## To do
The answer must be every line of the data that holds the word "semicircle".

Data section START

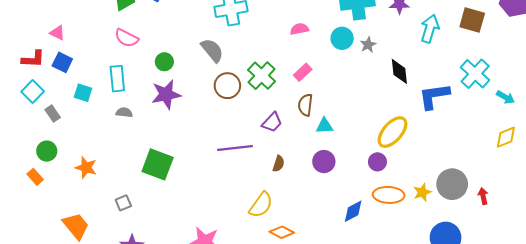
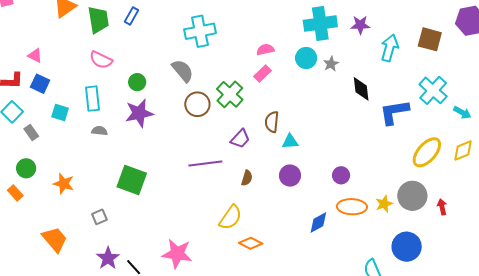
pink rectangle: (303, 72) -> (263, 73), moved
yellow ellipse: (392, 132) -> (427, 152), moved

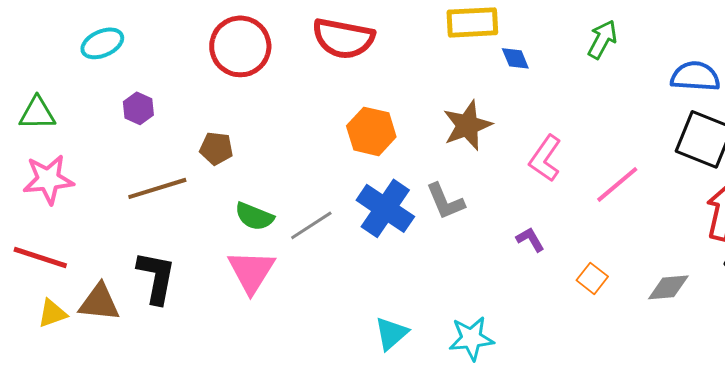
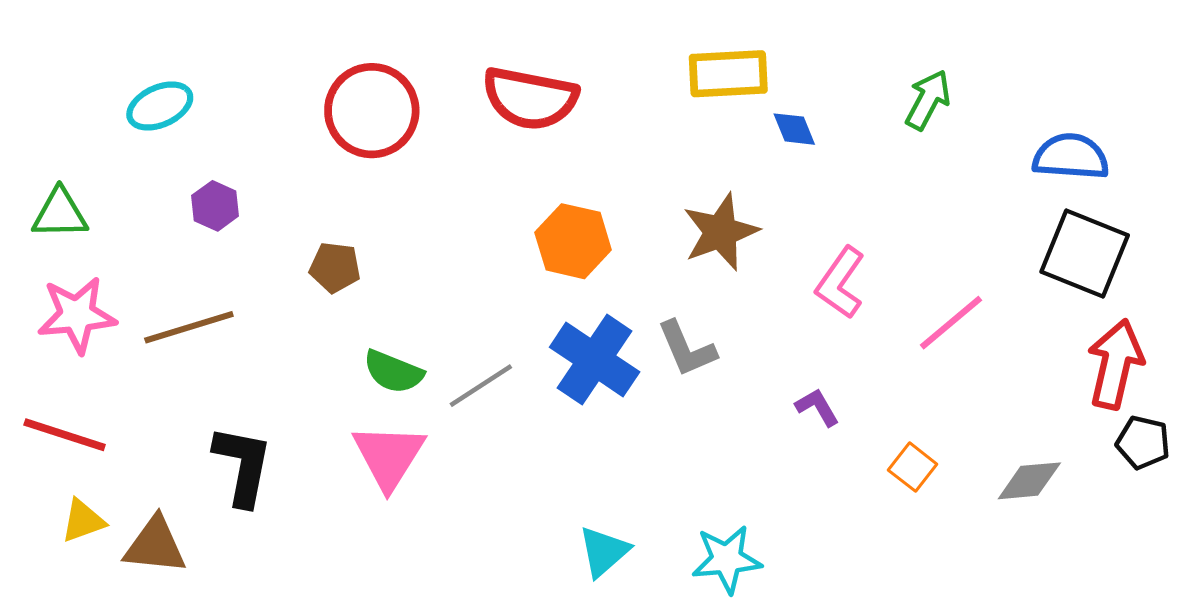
brown line: (157, 188) -> (189, 327), moved
brown triangle: (99, 302) -> (155, 545), moved

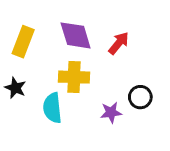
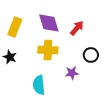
black circle: (140, 97) -> (91, 55), moved
cyan semicircle: (52, 108) -> (39, 85), moved

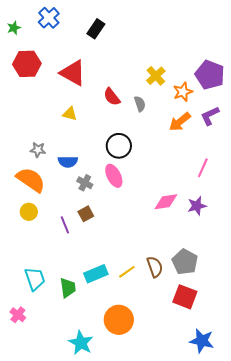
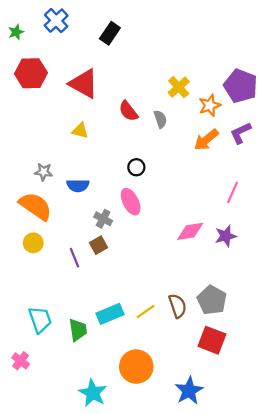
black circle: (119, 146) -> (136, 167), size x0.6
gray cross: (85, 183) -> (103, 219), moved
blue star: (202, 341) -> (189, 391), moved, turned 30

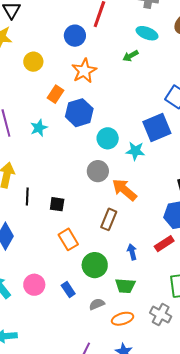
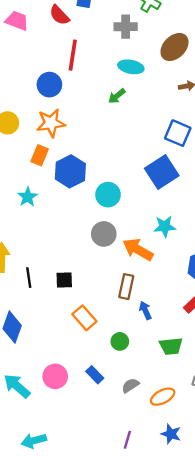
orange star: (84, 71) -> (51, 123), moved, turned 30
cyan star: (135, 151) -> (165, 227), moved
blue arrow: (132, 252) -> (145, 310), moved
green circle: (95, 265) -> (120, 341), size x0.6
green trapezoid: (125, 286) -> (171, 346), moved

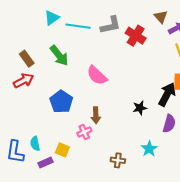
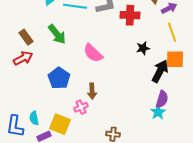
red cross: (136, 36) -> (130, 15), turned -30
black star: (140, 108) -> (143, 48), moved
cyan star: (149, 149) -> (158, 112), moved
yellow square: (62, 150) -> (60, 124), size x1.5

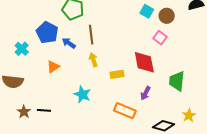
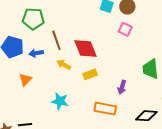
blue arrow: (69, 43) -> (36, 53), turned -32
yellow arrow: (93, 60) -> (64, 65), turned -32
red diamond: (144, 62) -> (86, 49), moved

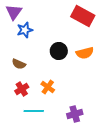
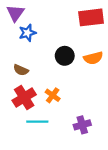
red rectangle: (83, 16) -> (91, 17), turned -35
red cross: (22, 89) -> (24, 97), size x1.5

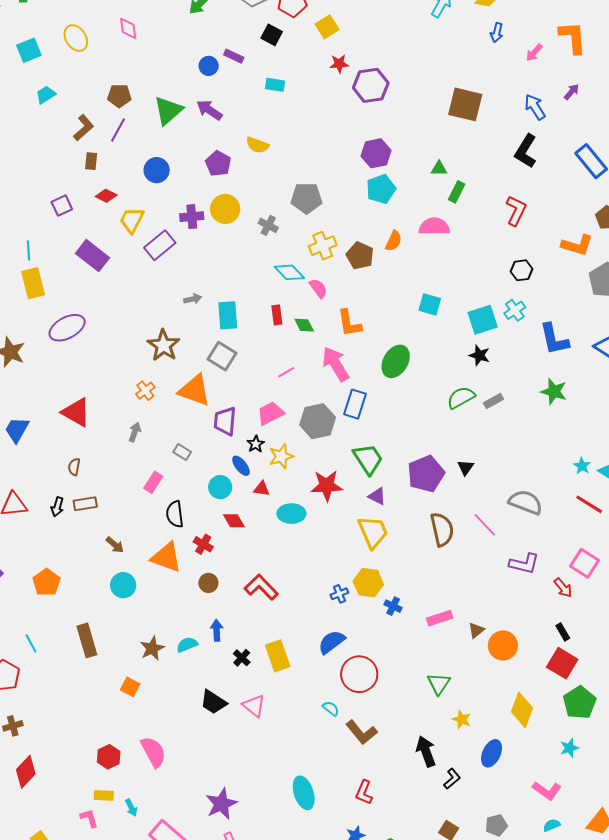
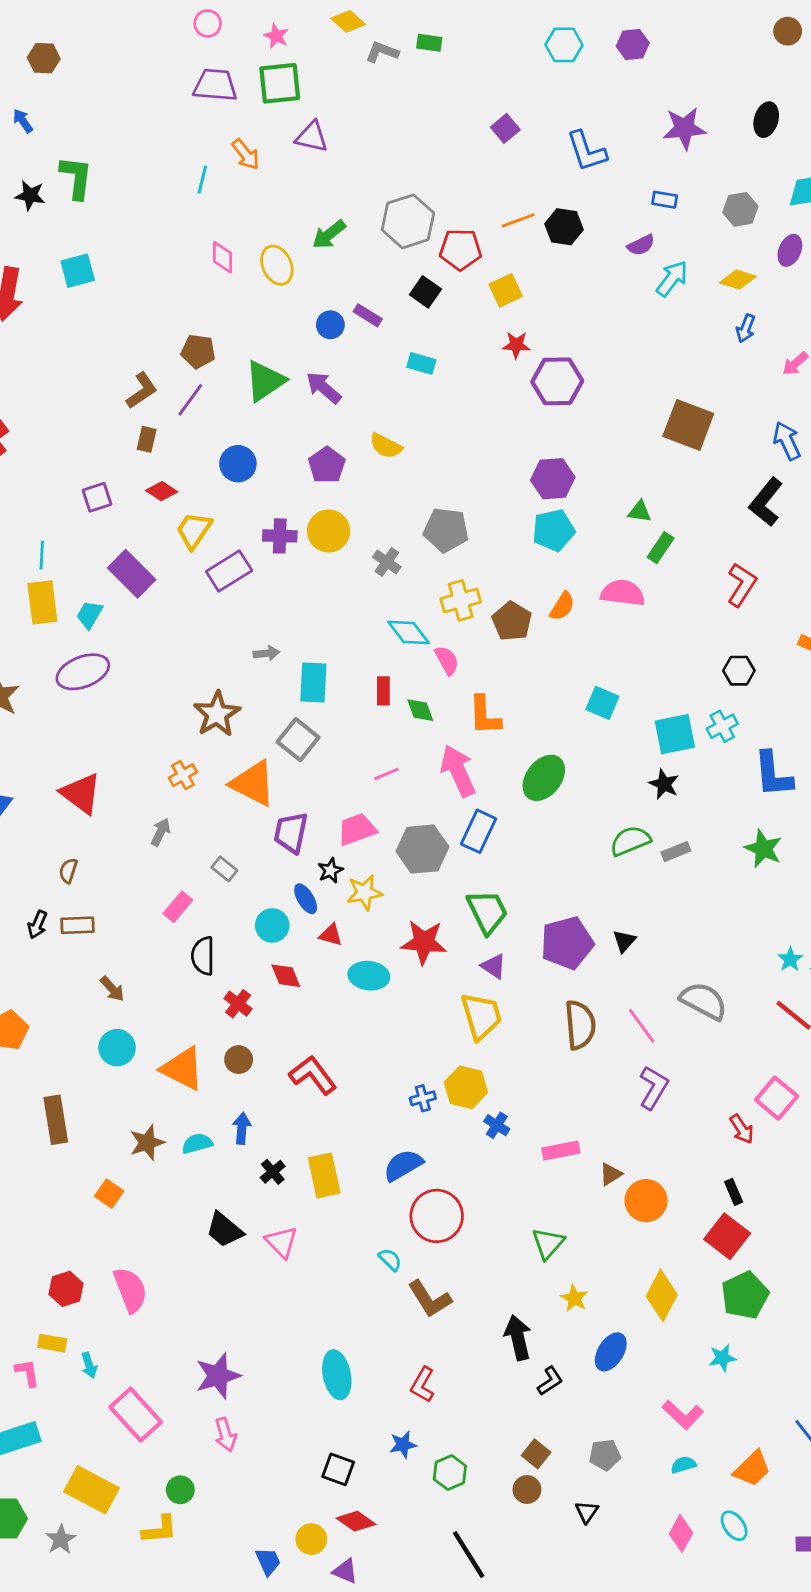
yellow ellipse: (76, 38) -> (277, 265), moved
cyan trapezoid: (46, 95) -> (89, 615), moved, turned -35
orange triangle: (166, 557) -> (183, 1069), moved
purple L-shape: (524, 564) -> (654, 1088), moved, turned -80

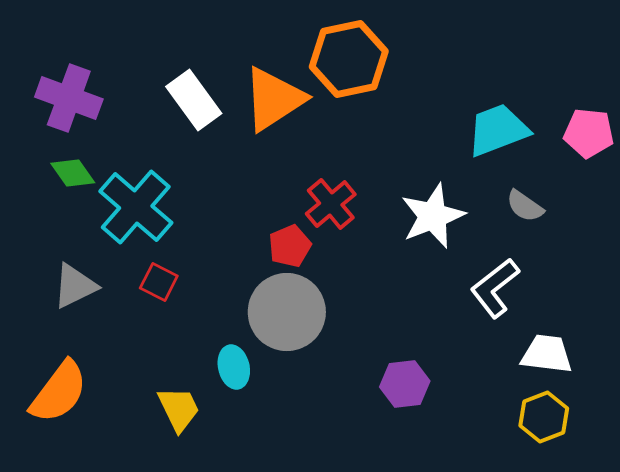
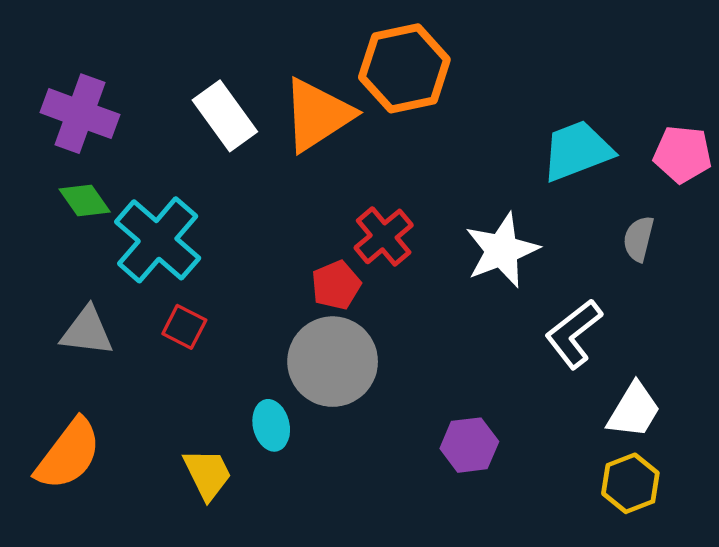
gray semicircle: (525, 206) -> (639, 239), moved, turned 69
gray triangle: (75, 286) -> (87, 331), turned 33
white trapezoid: (547, 354) -> (634, 410), turned 114

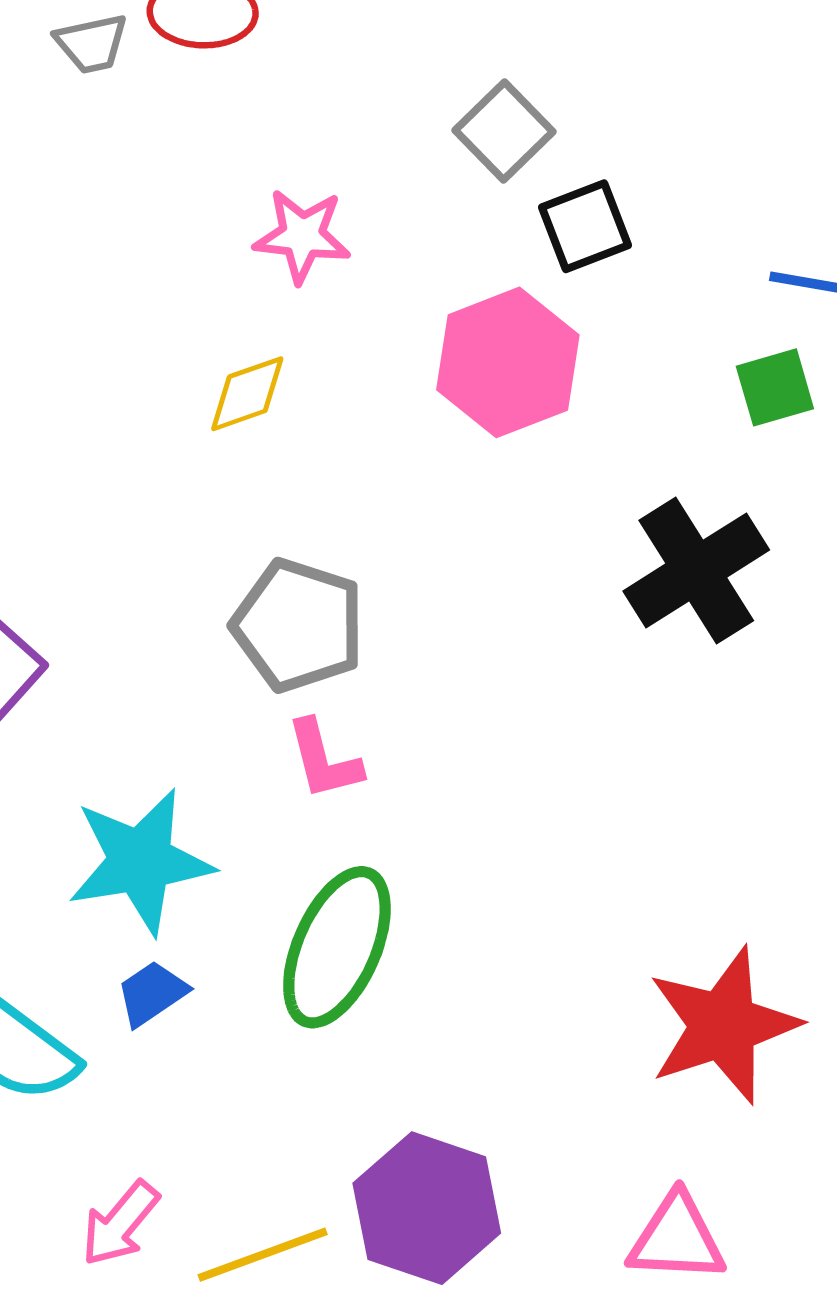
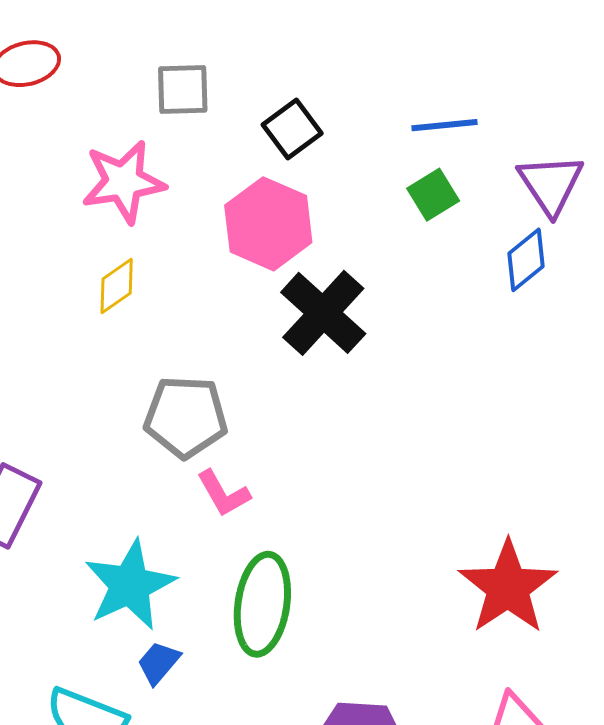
gray square: (504, 131) -> (183, 90), moved, turned -32
pink star: (302, 236) -> (123, 182), size x1.4
black cross: (696, 570) -> (323, 313), moved

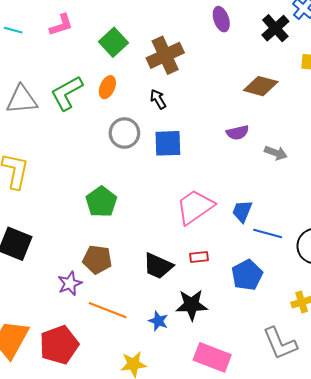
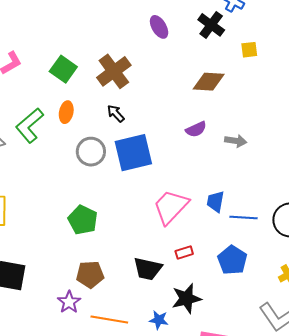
blue square: (168, 143) -> (133, 153), size x1.4

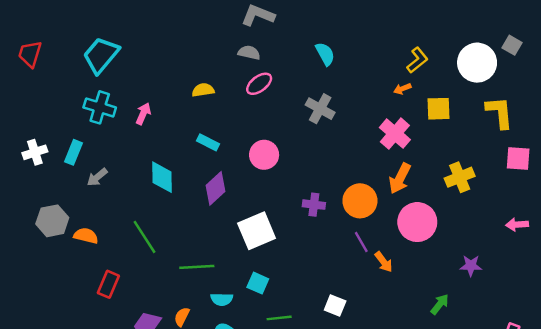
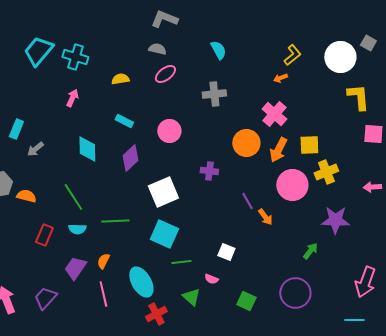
cyan cross: (100, 107) -> (75, 57), moved
gray cross: (320, 109) -> (214, 94), turned -35
yellow square: (438, 109) -> (309, 145), moved
yellow cross: (460, 177) -> (326, 172), moved
orange circle: (360, 201) -> (246, 143), moved
purple star: (471, 266) -> (335, 220), size x1.6
cyan square: (258, 283) -> (164, 234), size x1.6
cyan semicircle: (222, 299) -> (77, 229), moved

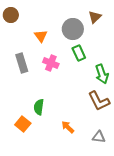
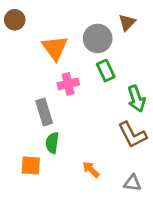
orange triangle: (41, 36) -> (55, 48), size x1.5
gray rectangle: (22, 63) -> (44, 112), moved
pink cross: (51, 63) -> (68, 84), turned -35
orange square: (23, 124) -> (31, 166), turned -35

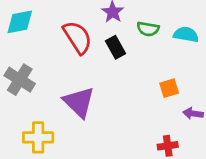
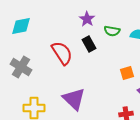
red semicircle: (77, 37) -> (62, 53), moved
purple triangle: (79, 102) -> (74, 99), moved

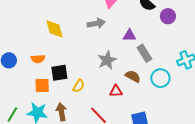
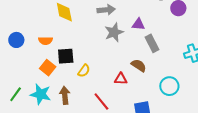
gray star: (107, 60) -> (114, 32), moved
cyan circle: (160, 78) -> (169, 86), moved
orange square: (42, 86) -> (48, 68), turned 35

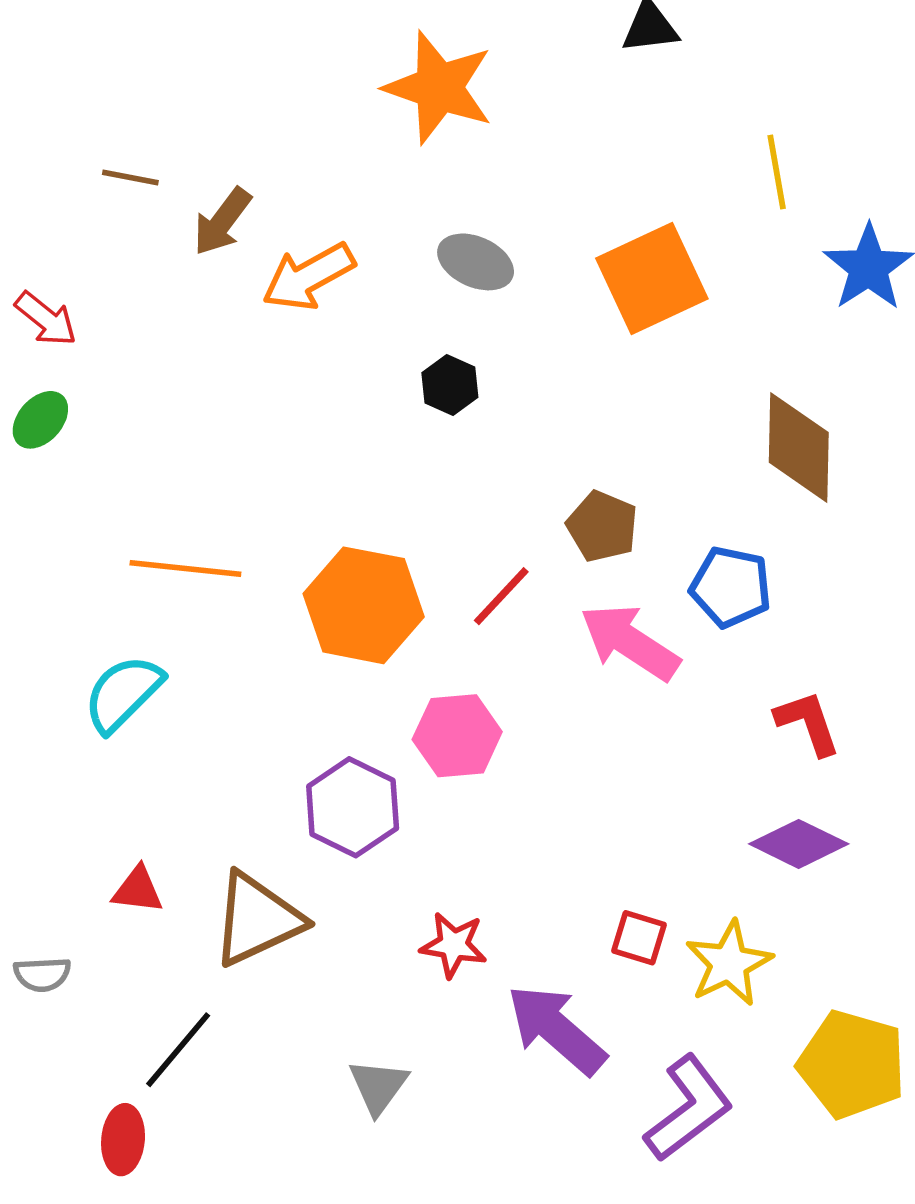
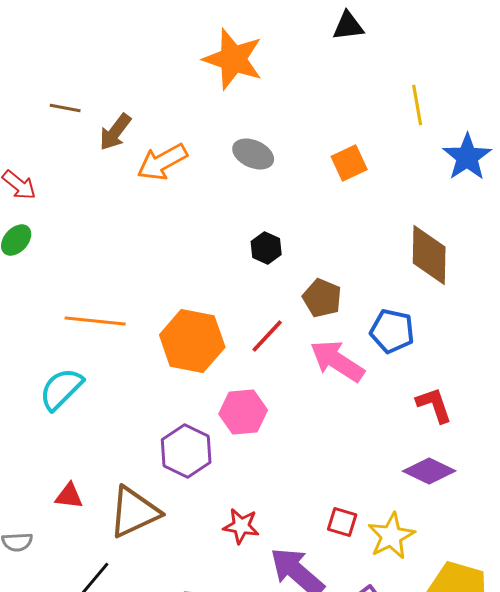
orange square: (652, 278) -> (349, 163), size x0.6
black hexagon: (450, 385) -> (266, 248), moved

Data section END

## Result
cyan semicircle: (52, 108) -> (39, 85), moved
gray semicircle: (525, 206) -> (639, 239), moved, turned 69
cyan semicircle: (222, 299) -> (77, 229), moved
red semicircle: (77, 37) -> (62, 53), moved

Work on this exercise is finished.